**Data supplied**:
## START

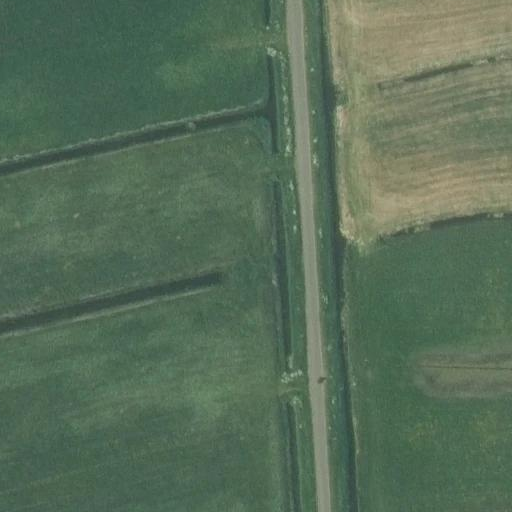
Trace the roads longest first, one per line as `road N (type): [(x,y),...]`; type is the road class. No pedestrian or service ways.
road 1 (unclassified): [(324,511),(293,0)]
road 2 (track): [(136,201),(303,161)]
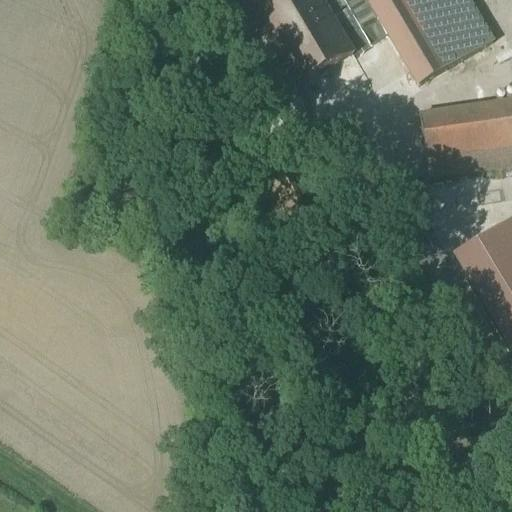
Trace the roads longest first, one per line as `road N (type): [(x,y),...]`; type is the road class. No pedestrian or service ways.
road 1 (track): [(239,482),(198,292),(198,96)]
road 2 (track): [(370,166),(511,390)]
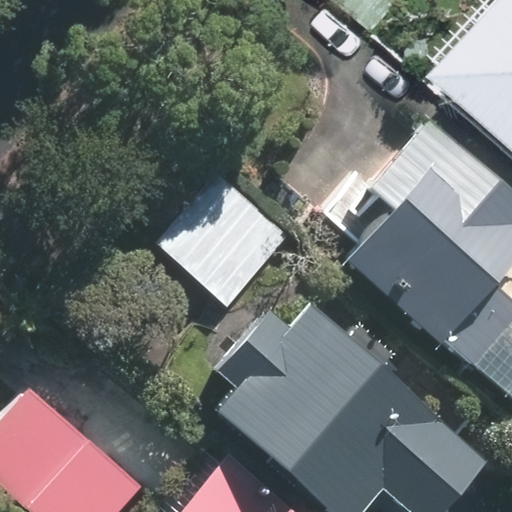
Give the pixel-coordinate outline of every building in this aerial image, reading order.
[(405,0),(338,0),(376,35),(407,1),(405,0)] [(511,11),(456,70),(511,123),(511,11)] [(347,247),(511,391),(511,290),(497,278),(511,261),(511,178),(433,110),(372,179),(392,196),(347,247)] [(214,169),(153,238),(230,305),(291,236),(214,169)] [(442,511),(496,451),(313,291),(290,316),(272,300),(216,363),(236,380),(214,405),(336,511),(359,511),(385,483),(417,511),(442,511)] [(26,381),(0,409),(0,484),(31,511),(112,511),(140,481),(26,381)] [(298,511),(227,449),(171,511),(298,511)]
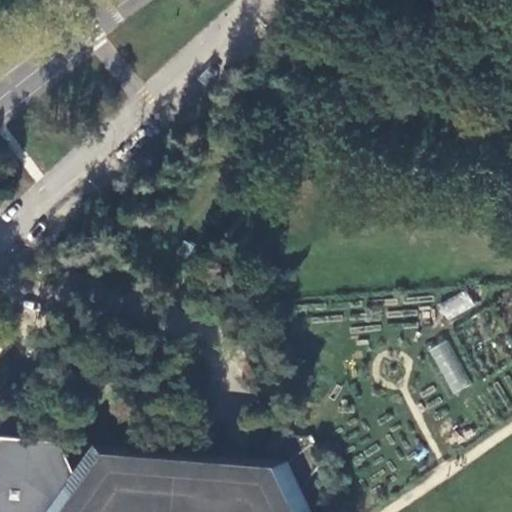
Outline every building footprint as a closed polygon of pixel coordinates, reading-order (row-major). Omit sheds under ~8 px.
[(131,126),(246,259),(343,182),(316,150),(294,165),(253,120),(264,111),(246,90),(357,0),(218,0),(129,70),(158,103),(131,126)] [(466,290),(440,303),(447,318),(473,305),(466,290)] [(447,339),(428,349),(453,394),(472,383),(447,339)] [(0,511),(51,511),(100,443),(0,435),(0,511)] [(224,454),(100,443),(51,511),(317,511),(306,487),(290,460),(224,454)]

## END

Substitute "streets" for every "roads" in all the items above and write them out again with nothing else changed. Leave the pictures out.

**Full output**:
Trace the streets longest first, one per line as `road N (type): [(x,y),...]`; type is the road class. No pedestrian or service ways.
road 1 (unclassified): [(324,511),(293,0)]
road 2 (track): [(136,201),(303,161)]
Trace the streets longest first, one per line as `road N (type): [(x,y),...]`; type is the road class. No pedestrian or service ways.
road 1 (track): [(239,482),(198,292),(198,96)]
road 2 (track): [(370,166),(511,390)]
Give the pixel-coordinate outline of every building in this aerial image, reading order.
[(405,0),(338,0),(376,35),(407,1),(405,0)] [(511,11),(456,70),(511,123),(511,11)] [(347,247),(511,391),(511,290),(497,278),(511,261),(511,178),(433,110),(372,179),(392,196),(347,247)] [(214,169),(153,238),(230,305),(291,236),(214,169)] [(442,511),(496,451),(313,291),(290,316),(272,300),(216,363),(236,380),(214,405),(336,511),(359,511),(385,483),(417,511),(442,511)] [(26,381),(0,409),(0,484),(31,511),(112,511),(140,481),(26,381)] [(298,511),(227,449),(171,511),(298,511)]
Outline every building footprint as a closed polygon of pixel coordinates, reading-order (row-major). Omit sheds under ~8 px.
[(131,126),(246,259),(343,182),(316,150),(294,165),(253,120),(264,111),(246,90),(357,0),(218,0),(129,70),(158,103),(131,126)] [(466,290),(440,303),(447,318),(473,305),(466,290)] [(447,339),(428,349),(453,394),(472,383),(447,339)] [(0,511),(51,511),(100,443),(0,435),(0,511)] [(224,454),(100,443),(51,511),(317,511),(306,487),(290,460),(224,454)]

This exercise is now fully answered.